EXERCISE DESCRIPTION: Look below for the line containing "black cupcake: 1 -> 0". Output it and each remaining line of the entries exactly, and nothing else.

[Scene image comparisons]
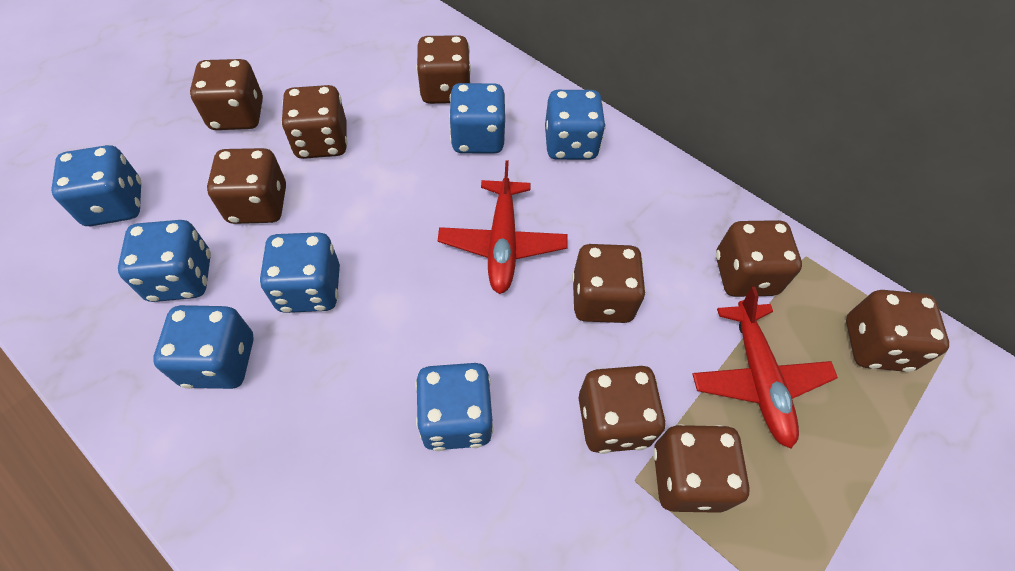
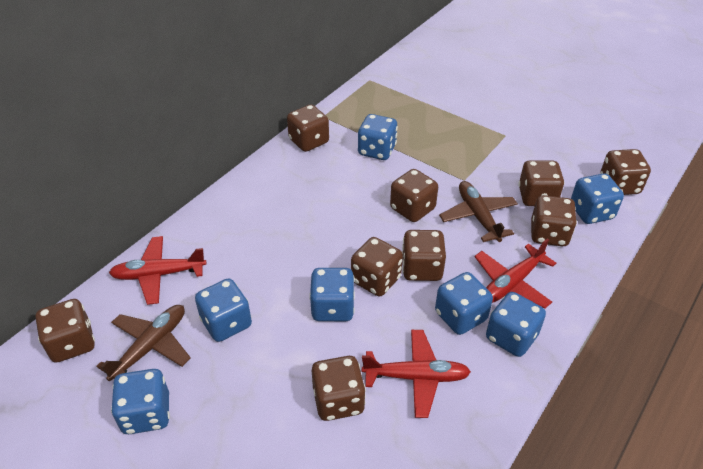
brown plane: 0 -> 2
red plane: 2 -> 3

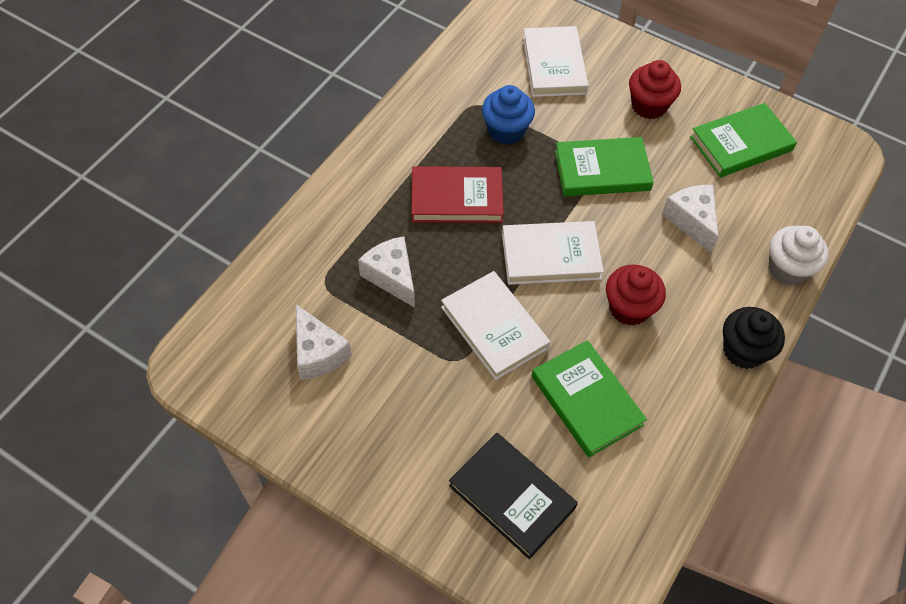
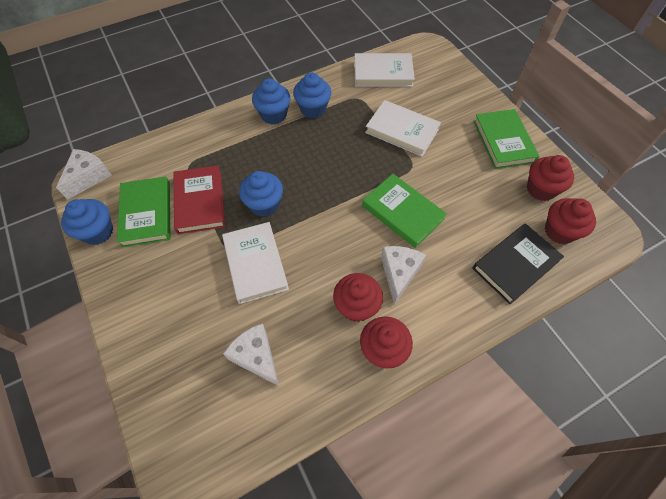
black cupcake: 1 -> 0
blue cupcake: 1 -> 4
red cupcake: 2 -> 4
white cupcake: 1 -> 0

WRITTEN RESPONSE:
black cupcake: 1 -> 0
blue cupcake: 1 -> 4
red cupcake: 2 -> 4
white cupcake: 1 -> 0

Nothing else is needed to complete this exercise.